* [WORK INSTRUCTIONS]
Would you return the data exactly as given, except for its pictures?

(INPUT)

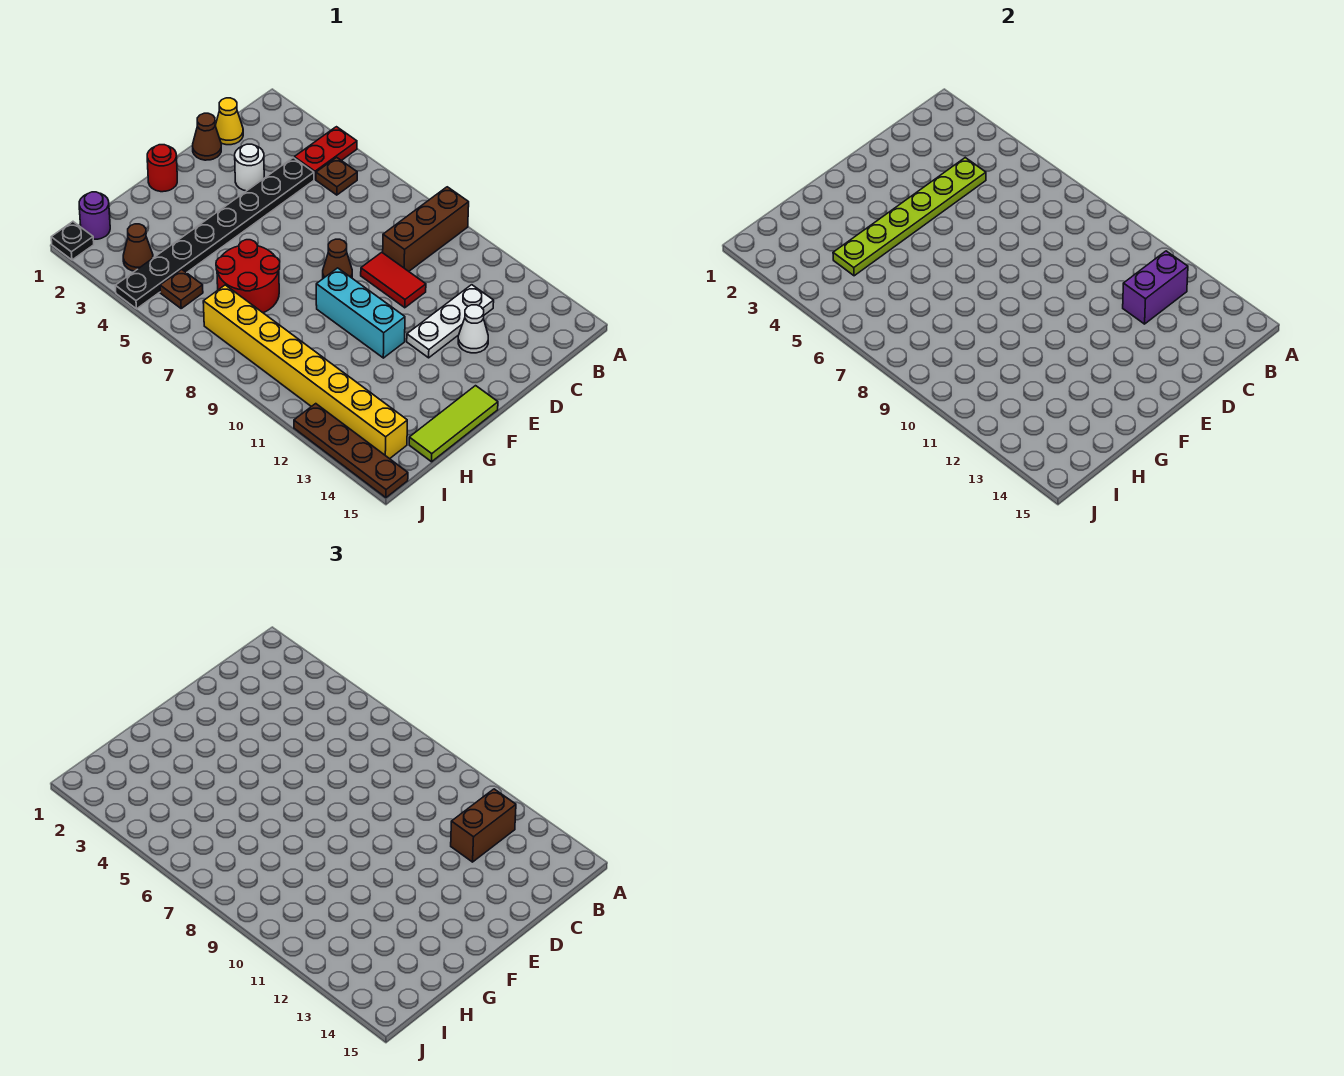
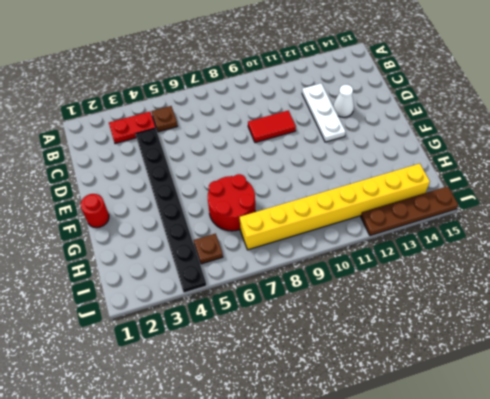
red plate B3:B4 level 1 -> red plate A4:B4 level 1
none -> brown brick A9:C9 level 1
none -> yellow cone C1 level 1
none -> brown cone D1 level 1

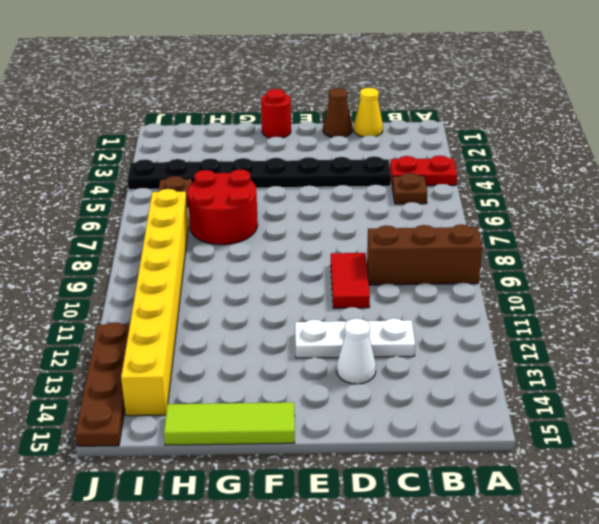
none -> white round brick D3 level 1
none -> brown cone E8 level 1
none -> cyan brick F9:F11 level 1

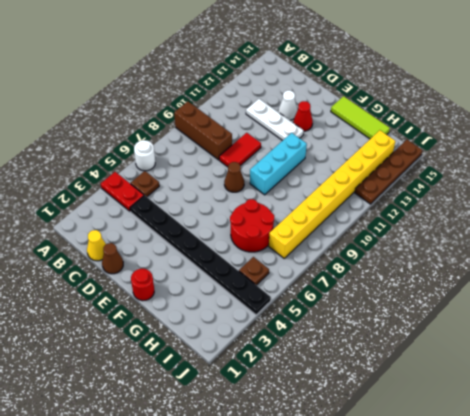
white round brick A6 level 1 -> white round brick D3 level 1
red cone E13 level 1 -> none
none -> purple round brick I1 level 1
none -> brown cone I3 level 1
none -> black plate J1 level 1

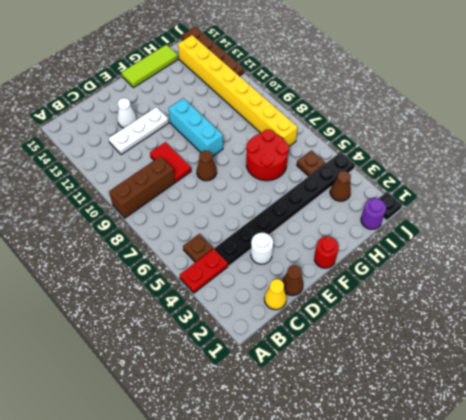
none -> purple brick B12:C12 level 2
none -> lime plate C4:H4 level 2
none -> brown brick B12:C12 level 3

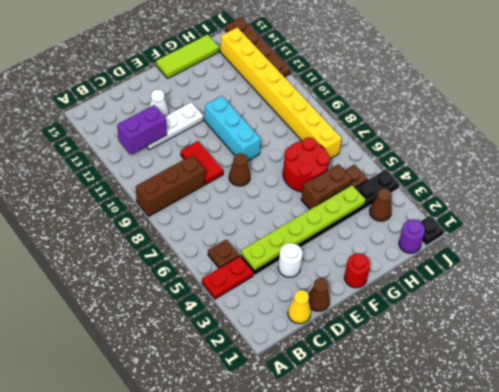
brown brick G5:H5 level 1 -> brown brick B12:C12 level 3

(End INPUT)

* [RESPONSE TO THIS TASK]
red plate B3:B4 level 1 -> red plate A4:B4 level 1
none -> brown brick A9:C9 level 1
none -> yellow cone C1 level 1
none -> brown cone D1 level 1

none -> white round brick D3 level 1
none -> brown cone E8 level 1
none -> cyan brick F9:F11 level 1

white round brick A6 level 1 -> white round brick D3 level 1
red cone E13 level 1 -> none
none -> purple round brick I1 level 1
none -> brown cone I3 level 1
none -> black plate J1 level 1

none -> purple brick B12:C12 level 2
none -> lime plate C4:H4 level 2
none -> brown brick B12:C12 level 3

brown brick G5:H5 level 1 -> brown brick B12:C12 level 3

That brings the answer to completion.